Information supplied:
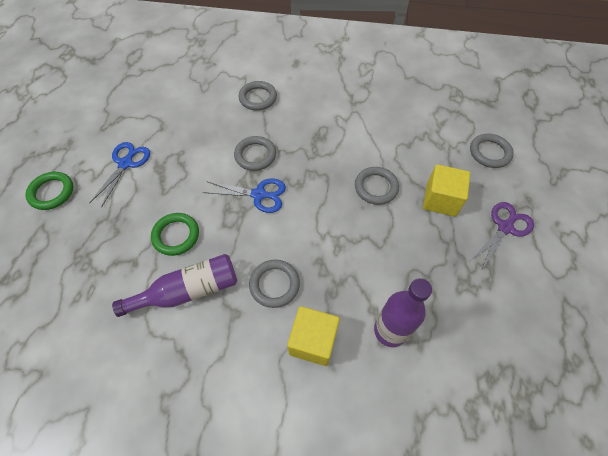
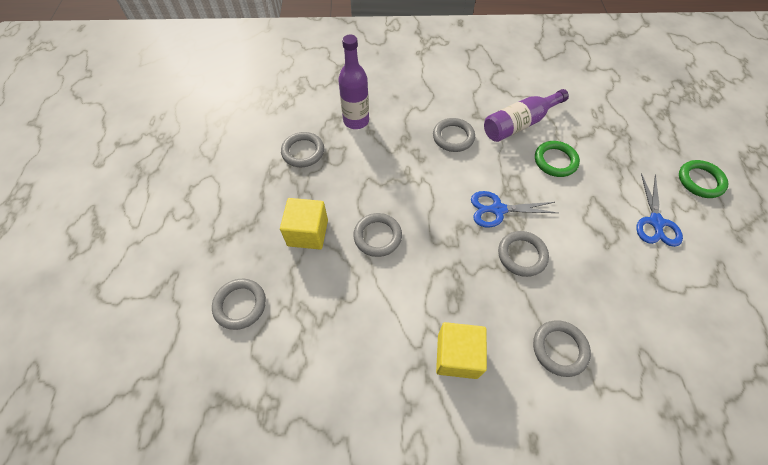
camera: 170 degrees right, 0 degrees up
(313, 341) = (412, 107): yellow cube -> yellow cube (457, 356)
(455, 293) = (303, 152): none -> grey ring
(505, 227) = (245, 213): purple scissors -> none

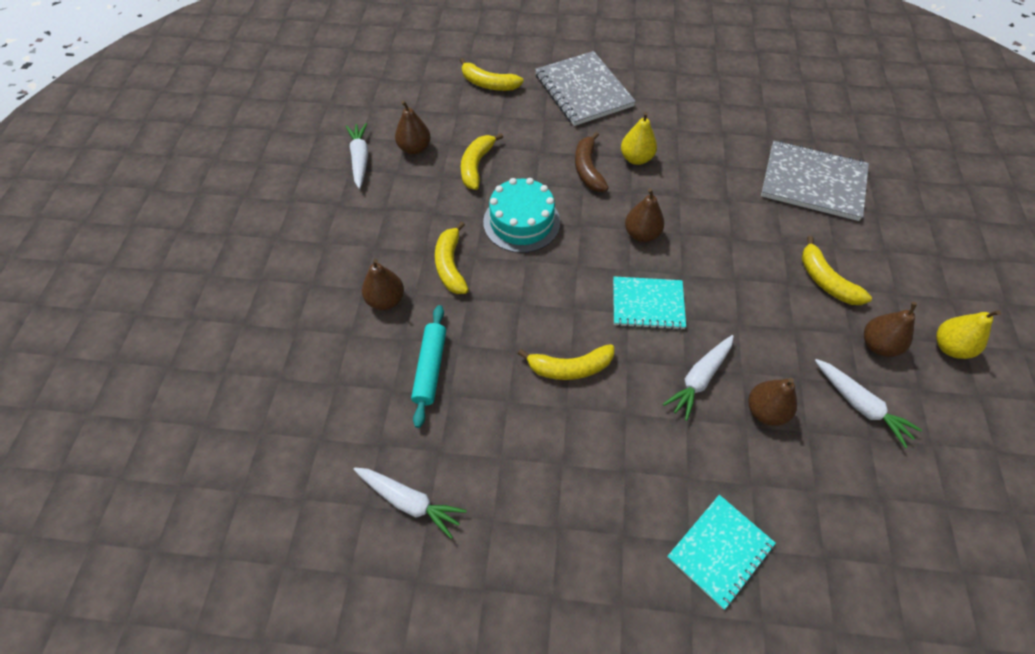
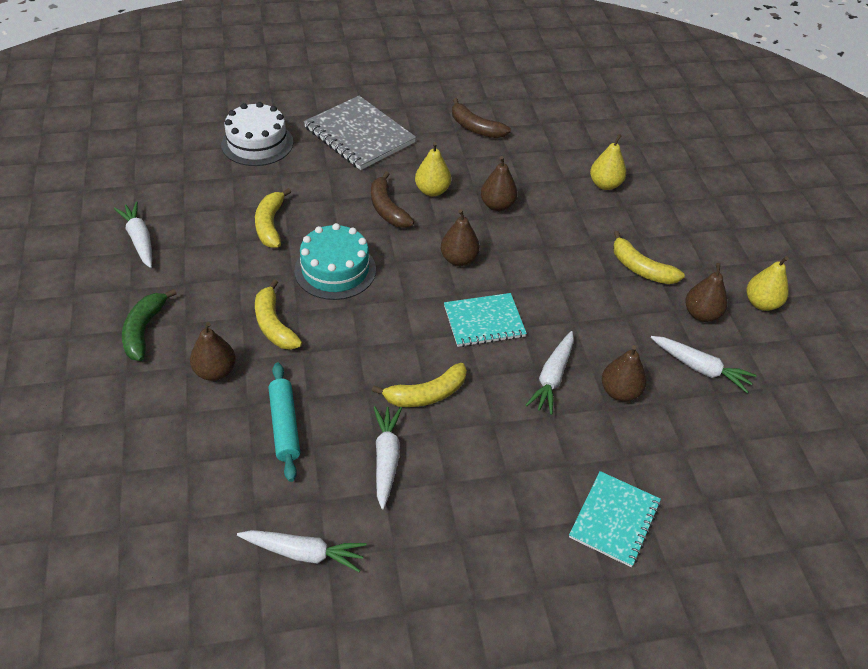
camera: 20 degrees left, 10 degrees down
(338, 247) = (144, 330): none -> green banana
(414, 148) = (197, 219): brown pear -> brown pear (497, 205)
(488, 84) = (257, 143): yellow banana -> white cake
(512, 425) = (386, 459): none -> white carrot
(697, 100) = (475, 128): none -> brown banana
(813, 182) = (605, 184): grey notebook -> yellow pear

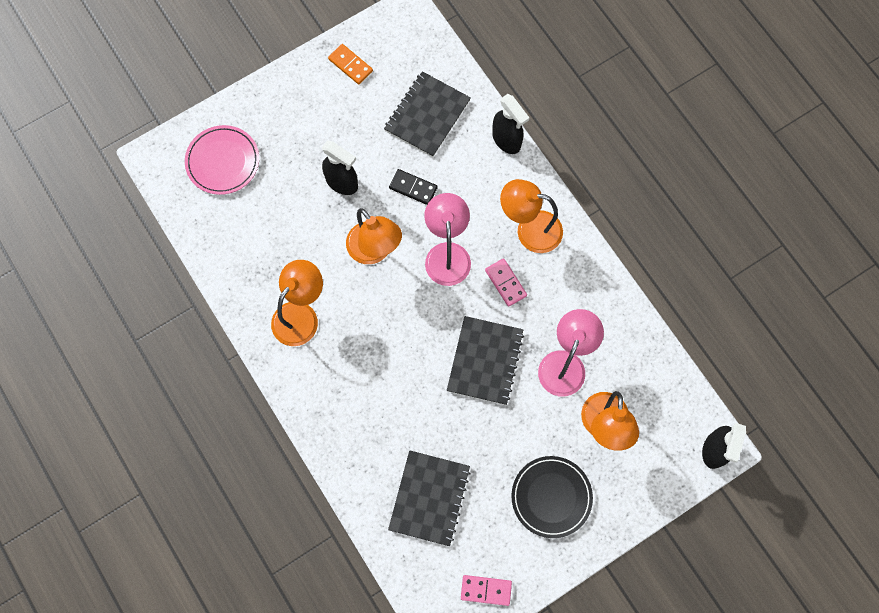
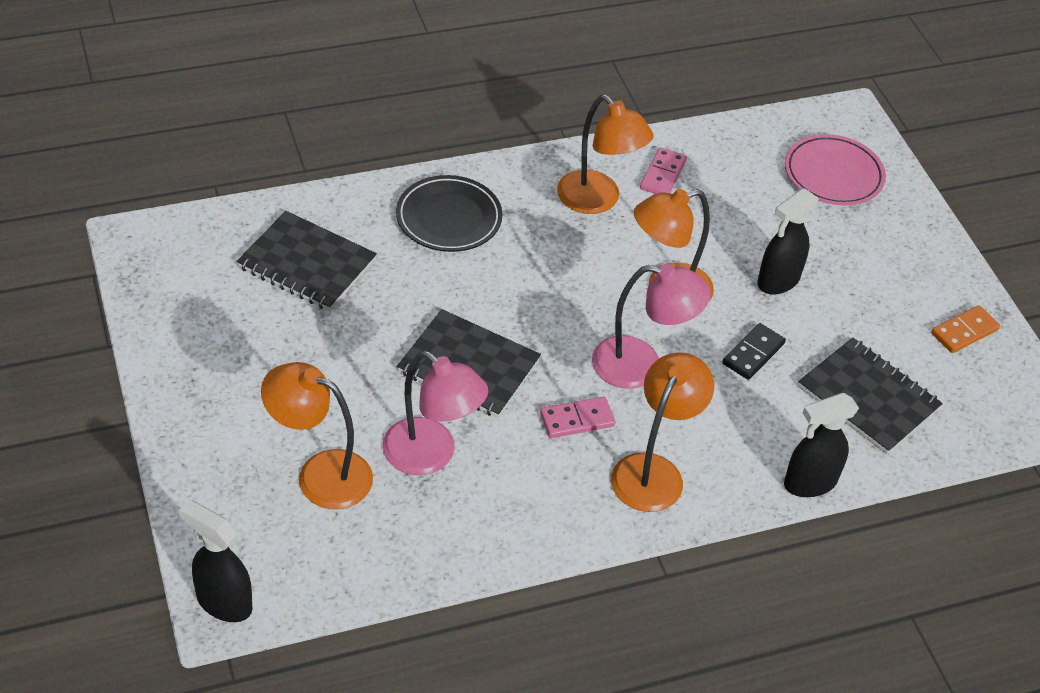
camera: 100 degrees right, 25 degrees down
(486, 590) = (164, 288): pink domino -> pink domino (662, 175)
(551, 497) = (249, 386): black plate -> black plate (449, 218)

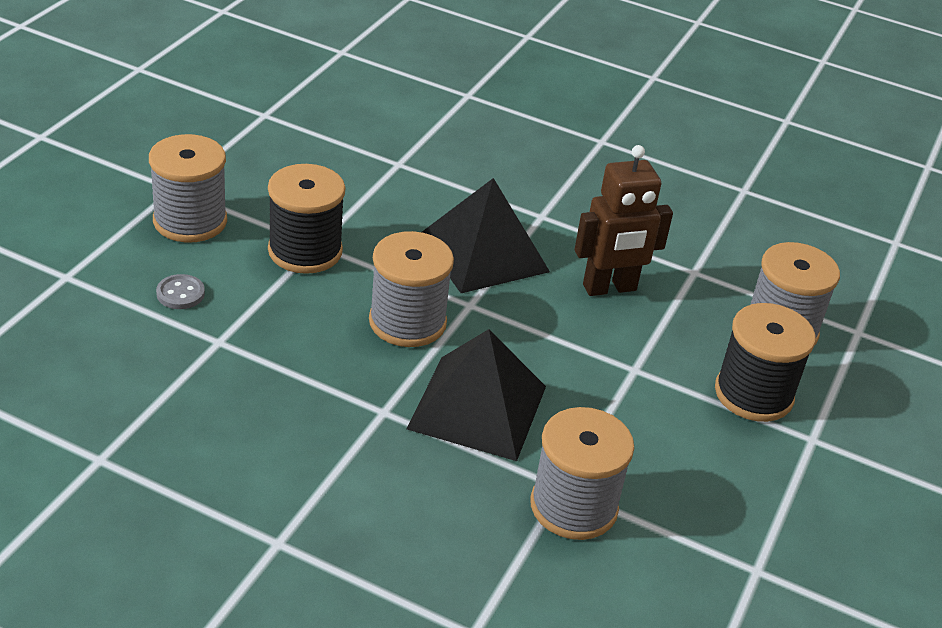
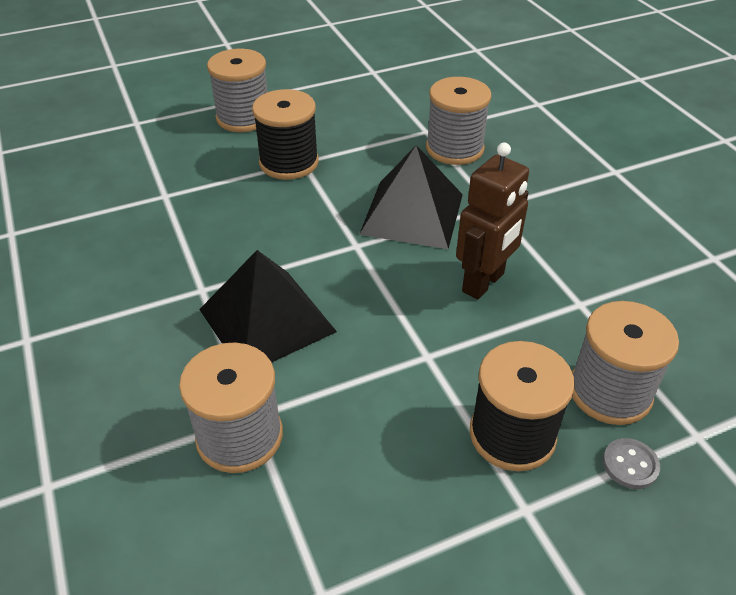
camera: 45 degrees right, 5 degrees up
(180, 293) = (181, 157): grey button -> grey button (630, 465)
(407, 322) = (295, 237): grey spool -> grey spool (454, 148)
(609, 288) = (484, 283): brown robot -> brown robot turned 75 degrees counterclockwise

Problem to work on: Print every entry above verbatim but drop the images.

Exercise answer:
camera: 170 degrees right, 0 degrees up
(313, 341) = (412, 107): yellow cube -> yellow cube (457, 356)
(455, 293) = (303, 152): none -> grey ring
(505, 227) = (245, 213): purple scissors -> none

camera: 20 degrees left, 10 degrees down
(338, 247) = (144, 330): none -> green banana
(414, 148) = (197, 219): brown pear -> brown pear (497, 205)
(488, 84) = (257, 143): yellow banana -> white cake
(512, 425) = (386, 459): none -> white carrot
(697, 100) = (475, 128): none -> brown banana
(813, 182) = (605, 184): grey notebook -> yellow pear

camera: 100 degrees right, 25 degrees down
(486, 590) = (164, 288): pink domino -> pink domino (662, 175)
(551, 497) = (249, 386): black plate -> black plate (449, 218)

camera: 45 degrees right, 5 degrees up
(180, 293) = (181, 157): grey button -> grey button (630, 465)
(407, 322) = (295, 237): grey spool -> grey spool (454, 148)
(609, 288) = (484, 283): brown robot -> brown robot turned 75 degrees counterclockwise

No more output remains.